▼

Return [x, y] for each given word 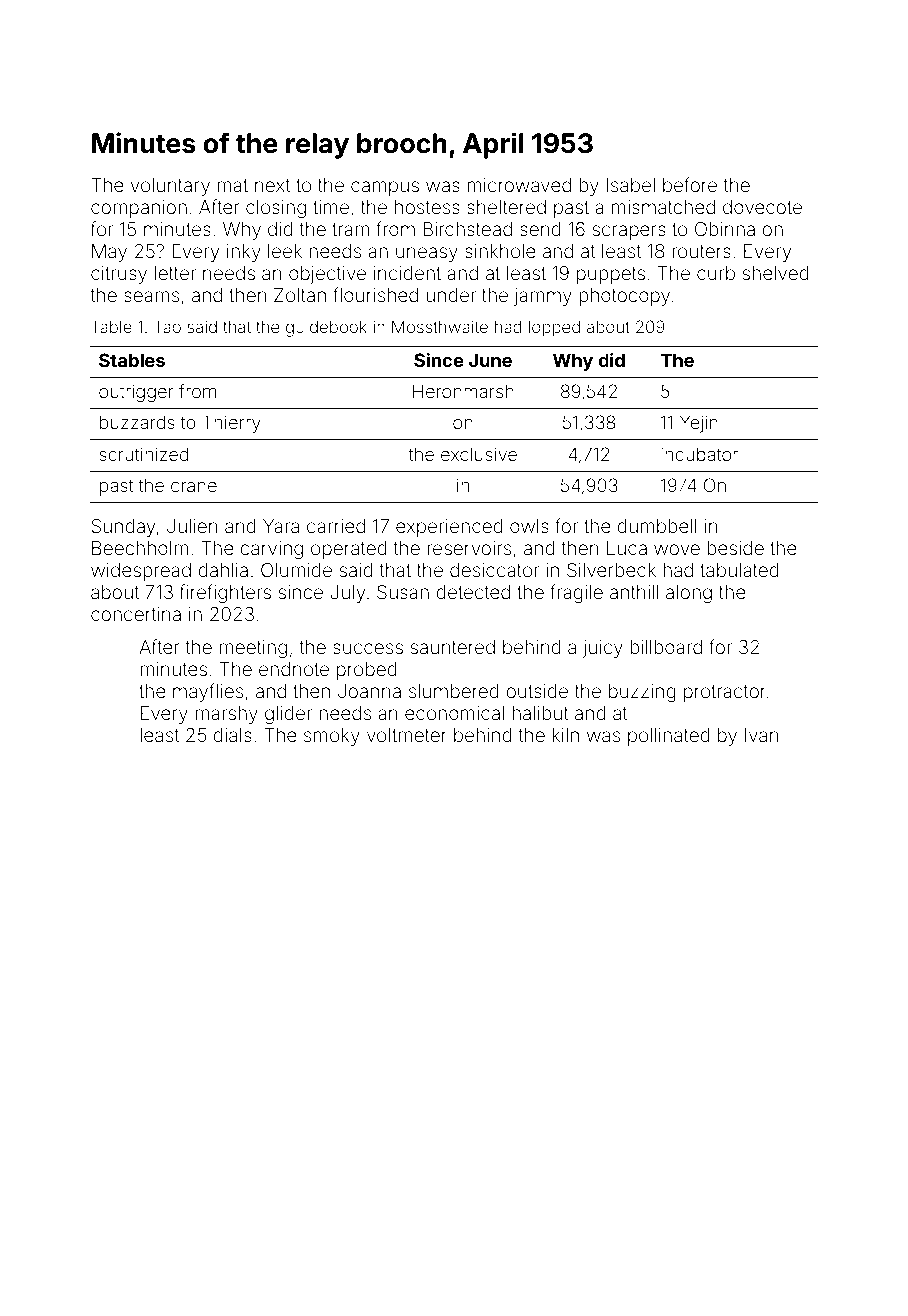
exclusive [479, 454]
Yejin [699, 424]
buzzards [137, 422]
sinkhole [500, 251]
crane [194, 487]
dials [232, 735]
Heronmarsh [463, 391]
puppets [611, 275]
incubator [699, 454]
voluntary [170, 187]
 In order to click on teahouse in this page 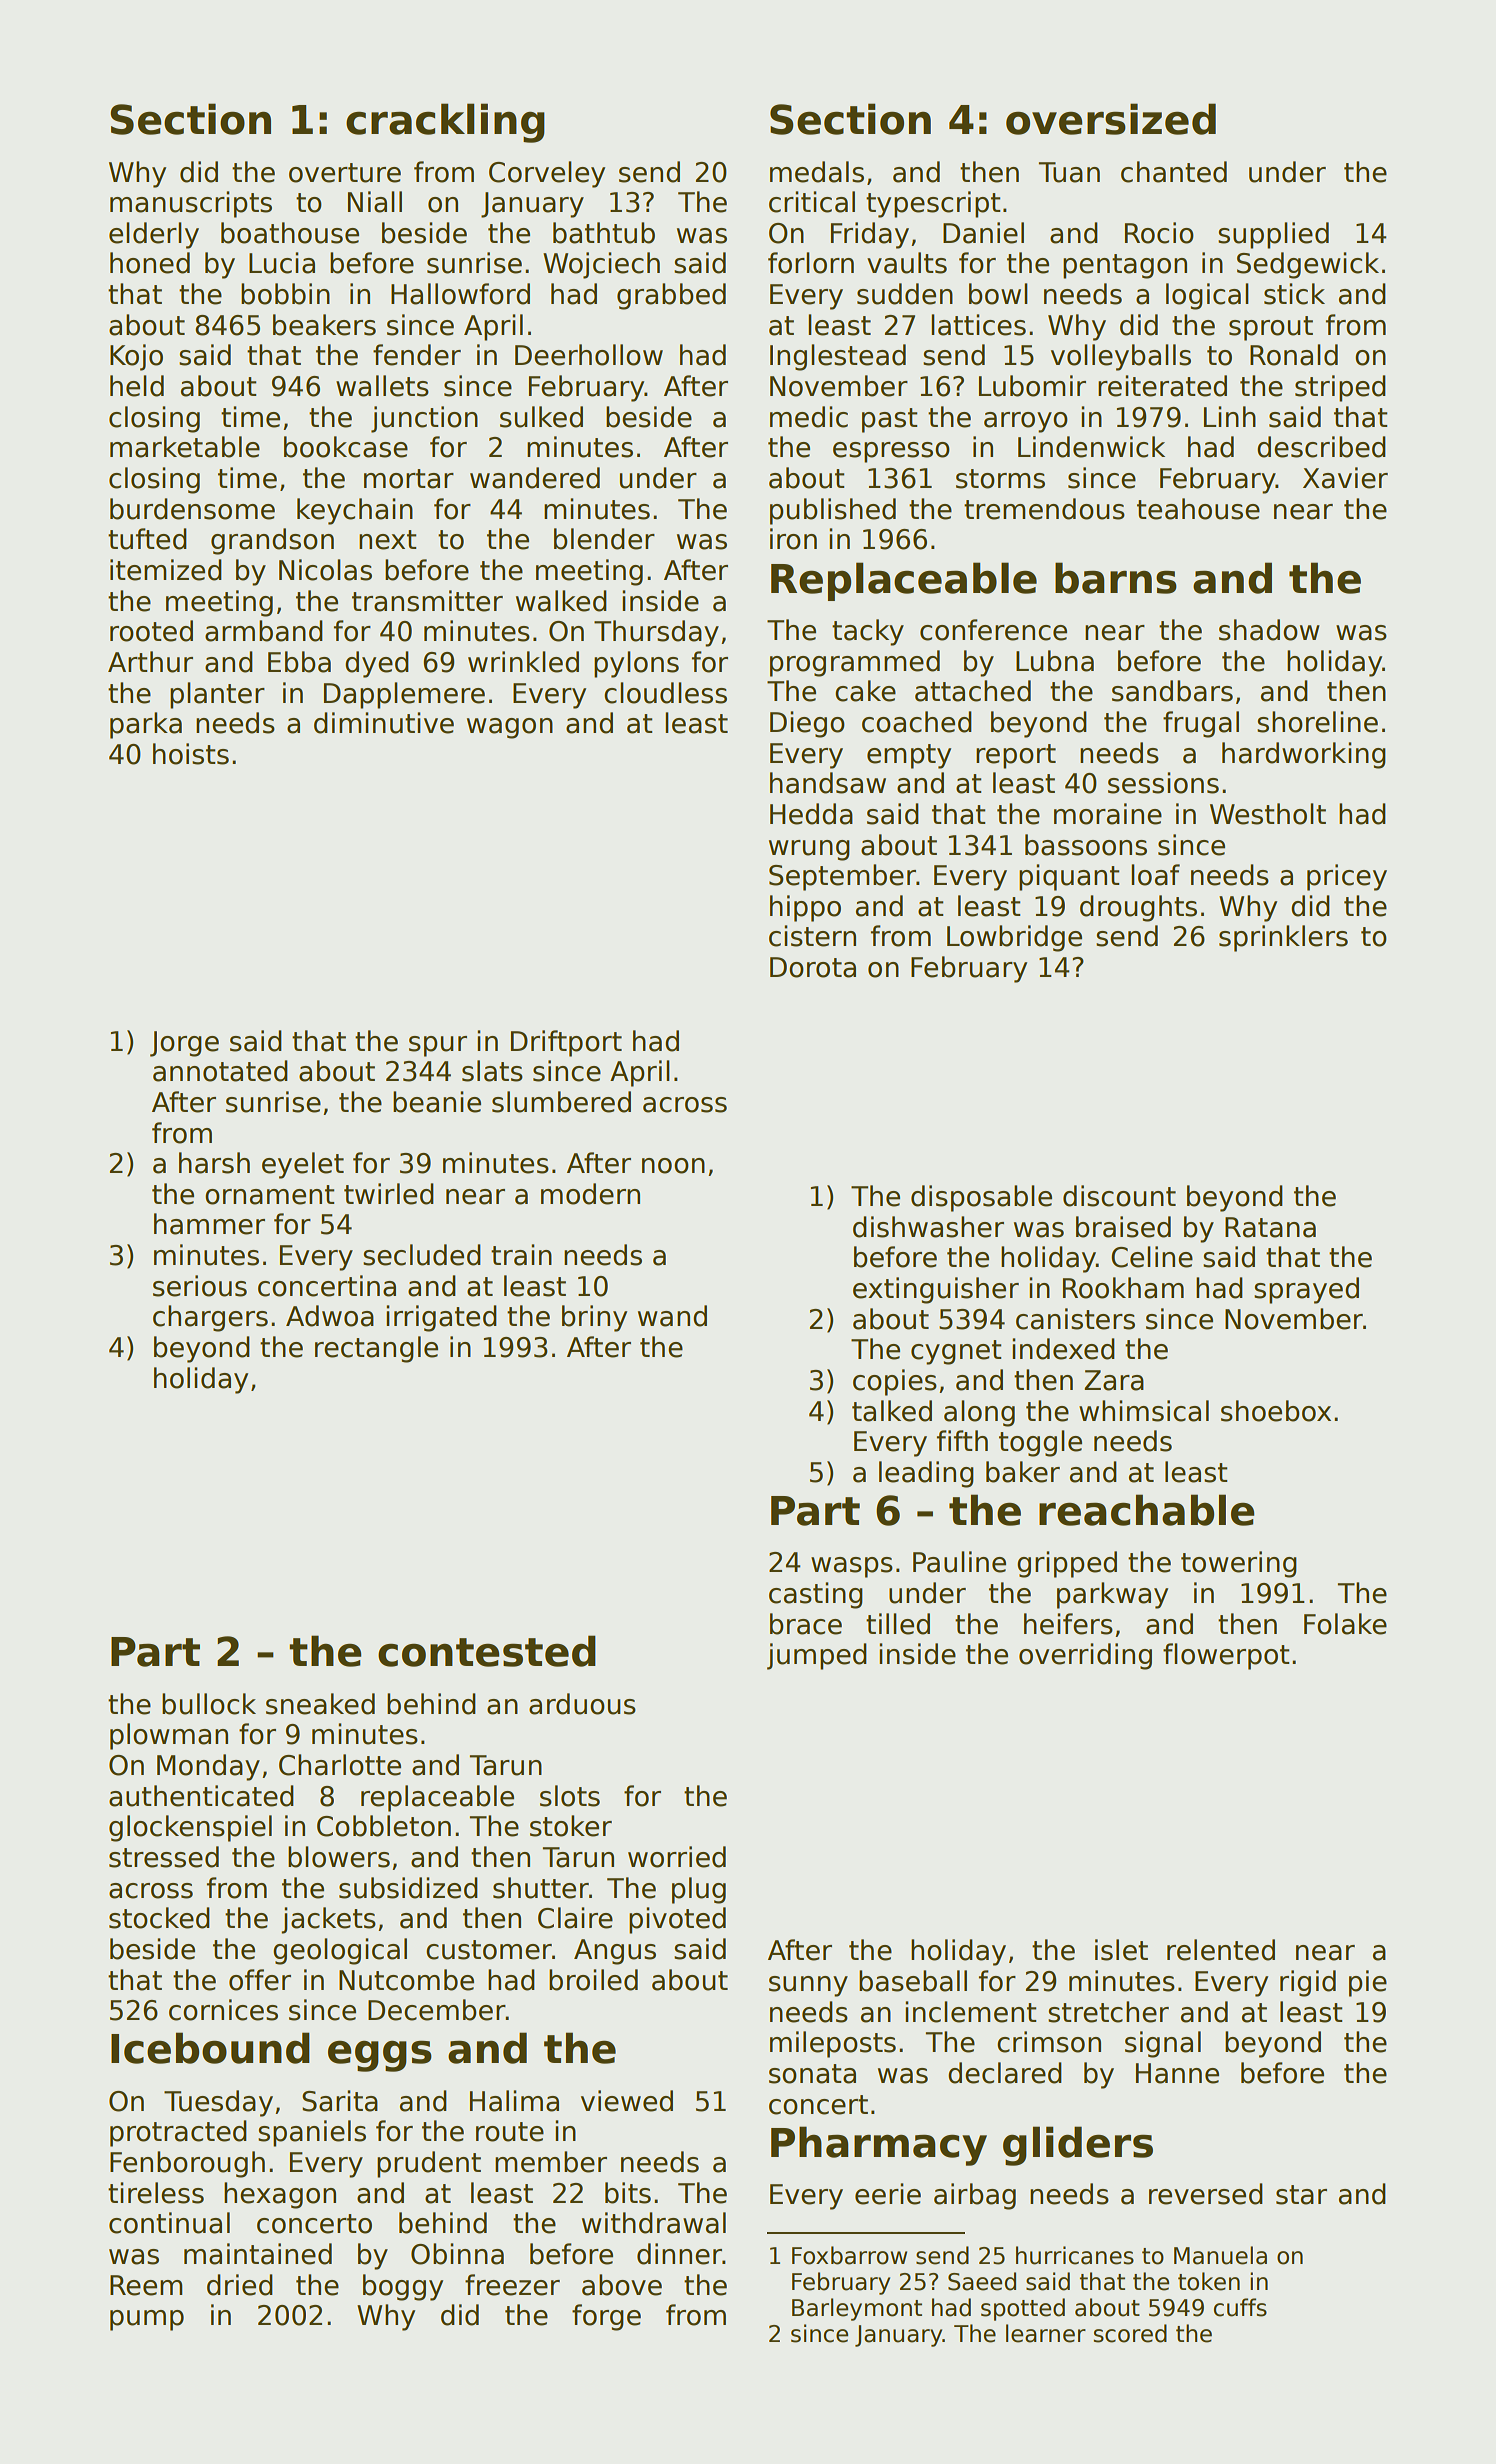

▲

■ **WORK REQUIRED**
Format each line of the listing above as a row in a Markdown table with the columns "No." and "Line", and leave out any blank lines. Exclude the pictures from the answer.

■ **EXERCISE ANSWER**
| No. | Line |
|---|---|
| 1 | Return [x, y] for each given word  |
| 2 | exclusive [479, 454] |
| 3 | Yejin [699, 424] |
| 4 | buzzards [137, 422] |
| 5 | sinkhole [500, 251] |
| 6 | crane [194, 487] |
| 7 | dials [232, 735] |
| 8 | Heronmarsh [463, 391] |
| 9 | puppets [611, 275] |
| 10 | incubator [699, 454] |
| 11 | voluntary [170, 187] |
| 12 |  In order to click on teahouse in this page  |